The printed result should hold only the lines from the opening of the data through the line bearing "green brick B2", exactly as given and without pictures.

*** Opening THE DATA ***

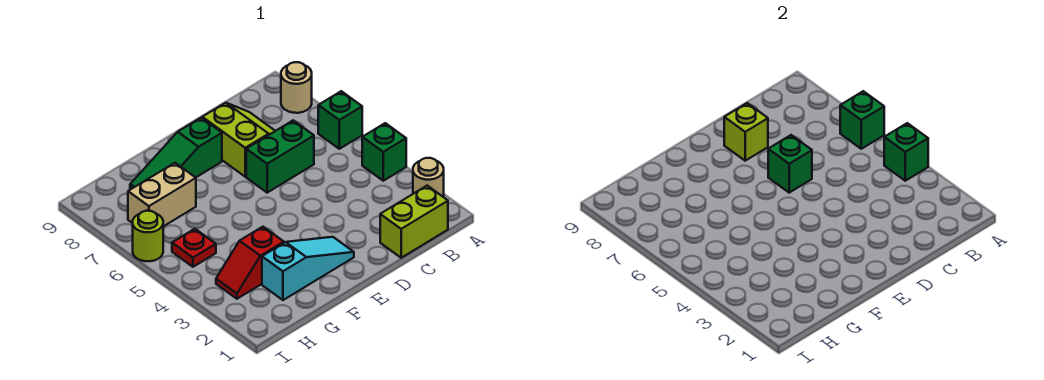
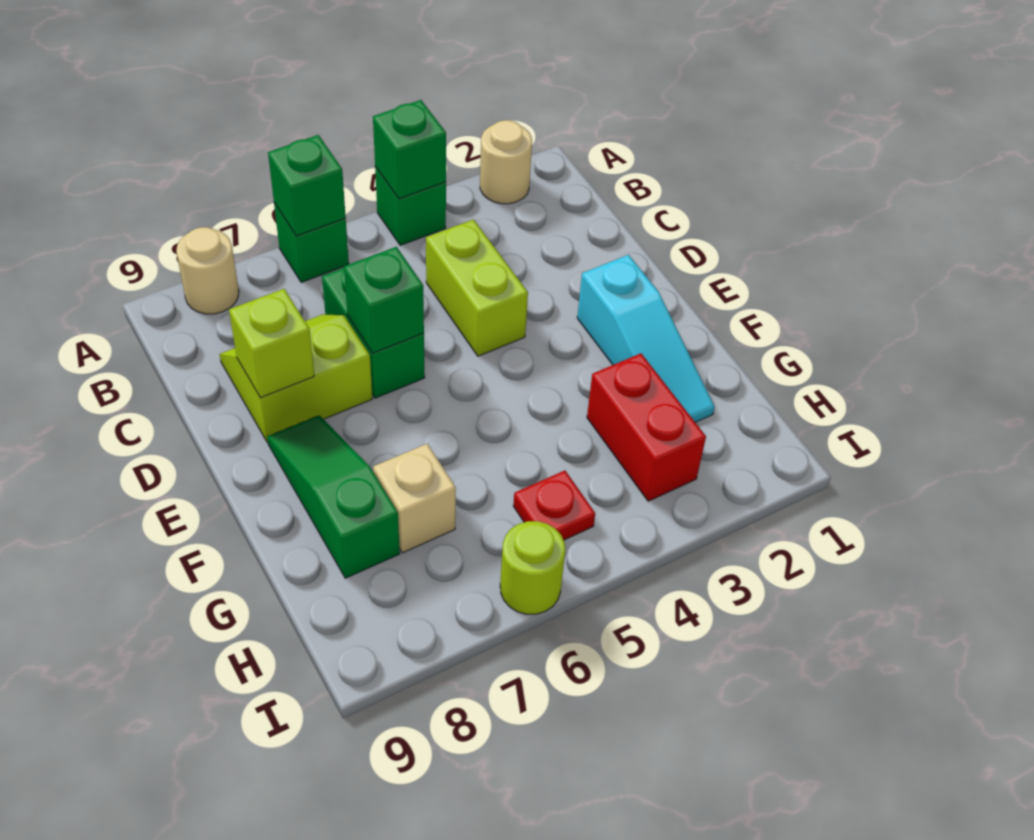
lime brick B1:C1 level 1 -> lime brick C4:D4 level 1
cyan slope E2:G2 level 1 top G -> cyan slope E2:G2 level 1 top E
green slope E8:G8 level 1 top E -> green slope E8:G8 level 1 top G
red slope G3:H3 level 1 top G -> red brick G3:H3 level 1
tan brick G7:H7 level 1 -> tan brick G7 level 1

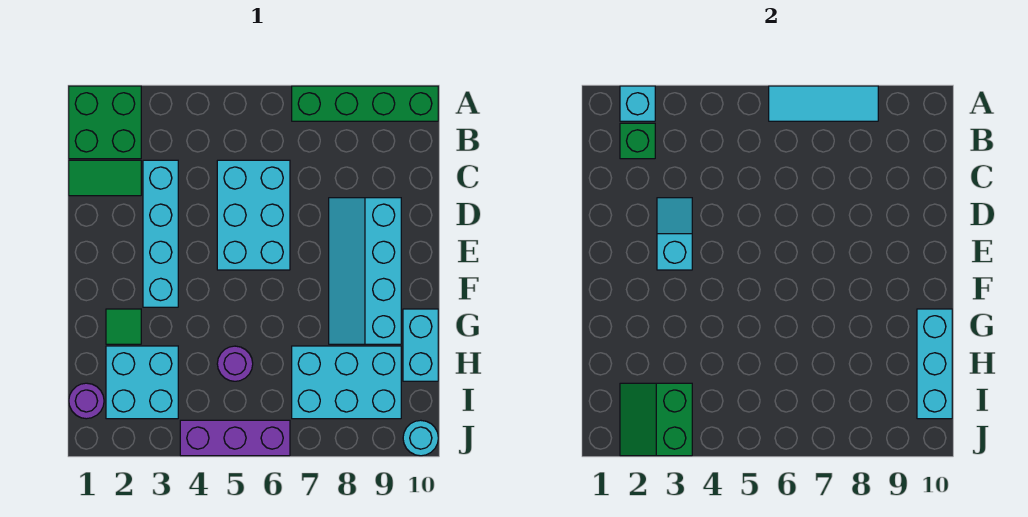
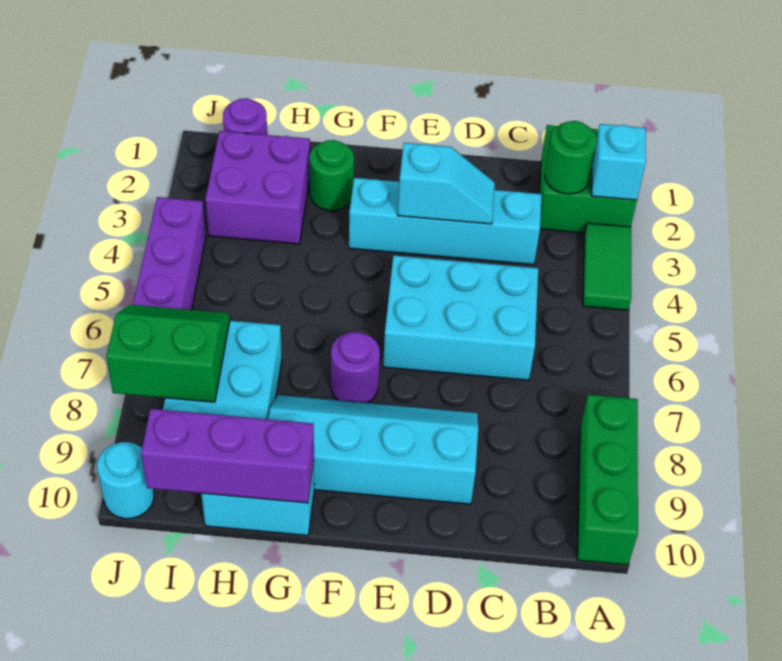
cyan tile A6:A8 level 2 -> none
green brick A7:A10 level 1 -> green brick A8:A10 level 1
green brick B2 level 2 -> green round brick B2 level 2
green tile C1:C2 level 1 -> green tile A3:A4 level 1
green tile G2 level 1 -> green round brick G2 level 1
cyan brick G10:I10 level 2 -> purple brick G10:I10 level 2
cyan brick H2:I3 level 1 -> purple brick H2:I3 level 1
purple round brick H5 level 1 -> purple round brick F7 level 1
green slope I2:J3 level 2 top 3 -> green slope I7:J8 level 2 top 8

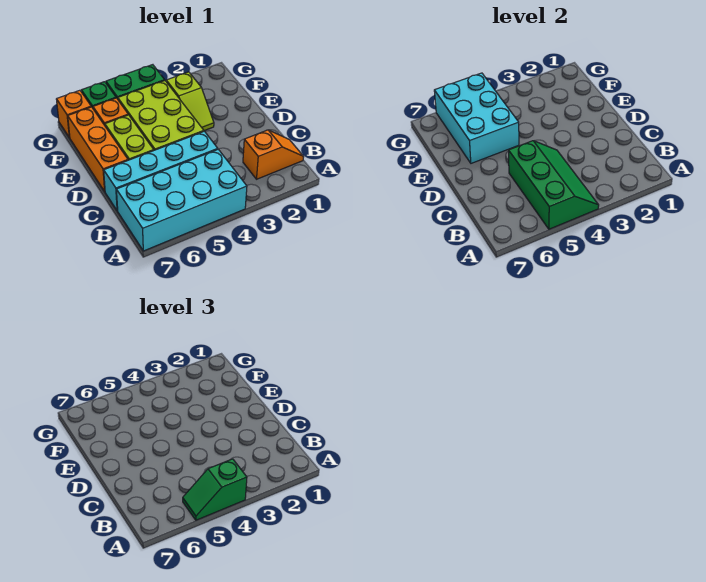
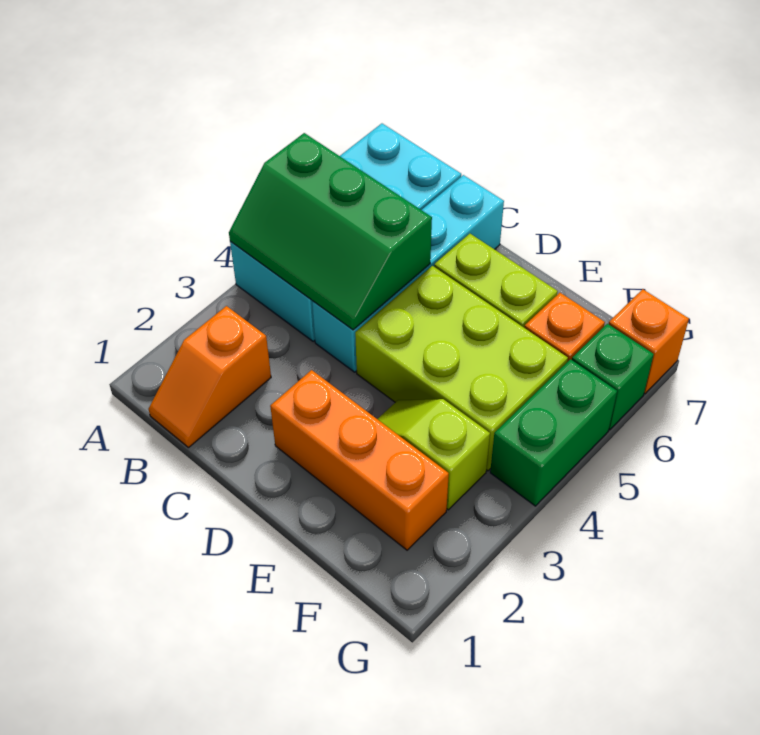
green slope A4:A5 level 3 top 4 -> none
orange brick D7:F7 level 1 -> orange brick D2:F2 level 1
cyan brick E5:G6 level 2 -> none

*** Closing THE DATA ***

— SOLUTION TO THE PROBLEM —
lime brick B1:C1 level 1 -> lime brick C4:D4 level 1
cyan slope E2:G2 level 1 top G -> cyan slope E2:G2 level 1 top E
green slope E8:G8 level 1 top E -> green slope E8:G8 level 1 top G
red slope G3:H3 level 1 top G -> red brick G3:H3 level 1
tan brick G7:H7 level 1 -> tan brick G7 level 1

cyan tile A6:A8 level 2 -> none
green brick A7:A10 level 1 -> green brick A8:A10 level 1
green brick B2 level 2 -> green round brick B2 level 2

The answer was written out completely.